(Raw data)

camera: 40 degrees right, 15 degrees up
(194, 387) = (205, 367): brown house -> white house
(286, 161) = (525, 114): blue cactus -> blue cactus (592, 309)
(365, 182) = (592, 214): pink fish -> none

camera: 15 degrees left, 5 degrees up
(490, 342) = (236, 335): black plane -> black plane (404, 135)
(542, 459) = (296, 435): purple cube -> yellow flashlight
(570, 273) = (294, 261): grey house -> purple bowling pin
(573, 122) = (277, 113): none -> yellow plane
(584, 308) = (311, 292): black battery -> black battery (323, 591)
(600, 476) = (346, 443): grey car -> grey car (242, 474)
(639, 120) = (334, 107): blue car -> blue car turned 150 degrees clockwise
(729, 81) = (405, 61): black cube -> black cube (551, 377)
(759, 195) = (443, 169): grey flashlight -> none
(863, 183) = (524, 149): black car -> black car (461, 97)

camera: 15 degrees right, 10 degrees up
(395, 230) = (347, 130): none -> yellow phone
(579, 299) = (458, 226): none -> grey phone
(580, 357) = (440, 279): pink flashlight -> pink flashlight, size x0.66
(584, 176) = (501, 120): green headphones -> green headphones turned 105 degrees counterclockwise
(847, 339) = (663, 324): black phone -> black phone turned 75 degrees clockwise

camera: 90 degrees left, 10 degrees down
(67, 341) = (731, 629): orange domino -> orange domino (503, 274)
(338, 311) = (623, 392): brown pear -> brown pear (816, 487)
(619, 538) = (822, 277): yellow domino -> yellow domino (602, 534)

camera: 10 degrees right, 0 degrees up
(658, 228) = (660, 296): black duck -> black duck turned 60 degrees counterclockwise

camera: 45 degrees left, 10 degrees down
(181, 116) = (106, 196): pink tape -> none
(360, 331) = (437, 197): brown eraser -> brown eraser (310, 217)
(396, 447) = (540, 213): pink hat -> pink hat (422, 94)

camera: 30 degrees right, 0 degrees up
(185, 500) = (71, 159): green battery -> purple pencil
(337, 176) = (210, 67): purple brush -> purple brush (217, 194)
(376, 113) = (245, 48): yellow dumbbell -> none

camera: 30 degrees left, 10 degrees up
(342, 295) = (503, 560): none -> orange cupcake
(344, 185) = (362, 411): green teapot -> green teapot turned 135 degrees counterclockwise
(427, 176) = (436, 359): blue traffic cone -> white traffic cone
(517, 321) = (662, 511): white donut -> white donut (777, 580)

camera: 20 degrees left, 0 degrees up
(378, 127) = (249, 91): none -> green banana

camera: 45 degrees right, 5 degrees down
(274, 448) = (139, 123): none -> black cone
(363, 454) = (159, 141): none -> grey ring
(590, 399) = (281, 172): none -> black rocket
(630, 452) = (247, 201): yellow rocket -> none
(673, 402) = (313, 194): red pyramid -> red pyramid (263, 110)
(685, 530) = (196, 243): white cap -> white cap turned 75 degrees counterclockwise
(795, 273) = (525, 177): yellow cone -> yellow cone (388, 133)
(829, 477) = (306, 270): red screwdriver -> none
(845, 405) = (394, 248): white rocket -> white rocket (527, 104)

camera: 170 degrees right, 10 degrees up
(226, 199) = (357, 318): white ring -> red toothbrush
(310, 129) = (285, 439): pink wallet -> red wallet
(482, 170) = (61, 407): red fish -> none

(End Raw data)

> Requirement
All of the data needs to be repeated exactly.

> Reply to the exercise
camera: 40 degrees right, 15 degrees up
(194, 387) = (205, 367): brown house -> white house
(286, 161) = (525, 114): blue cactus -> blue cactus (592, 309)
(365, 182) = (592, 214): pink fish -> none

camera: 15 degrees left, 5 degrees up
(490, 342) = (236, 335): black plane -> black plane (404, 135)
(542, 459) = (296, 435): purple cube -> yellow flashlight
(570, 273) = (294, 261): grey house -> purple bowling pin
(573, 122) = (277, 113): none -> yellow plane
(584, 308) = (311, 292): black battery -> black battery (323, 591)
(600, 476) = (346, 443): grey car -> grey car (242, 474)
(639, 120) = (334, 107): blue car -> blue car turned 150 degrees clockwise
(729, 81) = (405, 61): black cube -> black cube (551, 377)
(759, 195) = (443, 169): grey flashlight -> none
(863, 183) = (524, 149): black car -> black car (461, 97)

camera: 15 degrees right, 10 degrees up
(395, 230) = (347, 130): none -> yellow phone
(579, 299) = (458, 226): none -> grey phone
(580, 357) = (440, 279): pink flashlight -> pink flashlight, size x0.66
(584, 176) = (501, 120): green headphones -> green headphones turned 105 degrees counterclockwise
(847, 339) = (663, 324): black phone -> black phone turned 75 degrees clockwise

camera: 90 degrees left, 10 degrees down
(67, 341) = (731, 629): orange domino -> orange domino (503, 274)
(338, 311) = (623, 392): brown pear -> brown pear (816, 487)
(619, 538) = (822, 277): yellow domino -> yellow domino (602, 534)

camera: 10 degrees right, 0 degrees up
(658, 228) = (660, 296): black duck -> black duck turned 60 degrees counterclockwise

camera: 45 degrees left, 10 degrees down
(181, 116) = (106, 196): pink tape -> none
(360, 331) = (437, 197): brown eraser -> brown eraser (310, 217)
(396, 447) = (540, 213): pink hat -> pink hat (422, 94)

camera: 30 degrees right, 0 degrees up
(185, 500) = (71, 159): green battery -> purple pencil
(337, 176) = (210, 67): purple brush -> purple brush (217, 194)
(376, 113) = (245, 48): yellow dumbbell -> none

camera: 30 degrees left, 10 degrees up
(342, 295) = (503, 560): none -> orange cupcake
(344, 185) = (362, 411): green teapot -> green teapot turned 135 degrees counterclockwise
(427, 176) = (436, 359): blue traffic cone -> white traffic cone
(517, 321) = (662, 511): white donut -> white donut (777, 580)

camera: 20 degrees left, 0 degrees up
(378, 127) = (249, 91): none -> green banana

camera: 45 degrees right, 5 degrees down
(274, 448) = (139, 123): none -> black cone
(363, 454) = (159, 141): none -> grey ring
(590, 399) = (281, 172): none -> black rocket
(630, 452) = (247, 201): yellow rocket -> none
(673, 402) = (313, 194): red pyramid -> red pyramid (263, 110)
(685, 530) = (196, 243): white cap -> white cap turned 75 degrees counterclockwise
(795, 273) = (525, 177): yellow cone -> yellow cone (388, 133)
(829, 477) = (306, 270): red screwdriver -> none
(845, 405) = (394, 248): white rocket -> white rocket (527, 104)

camera: 170 degrees right, 10 degrees up
(226, 199) = (357, 318): white ring -> red toothbrush
(310, 129) = (285, 439): pink wallet -> red wallet
(482, 170) = (61, 407): red fish -> none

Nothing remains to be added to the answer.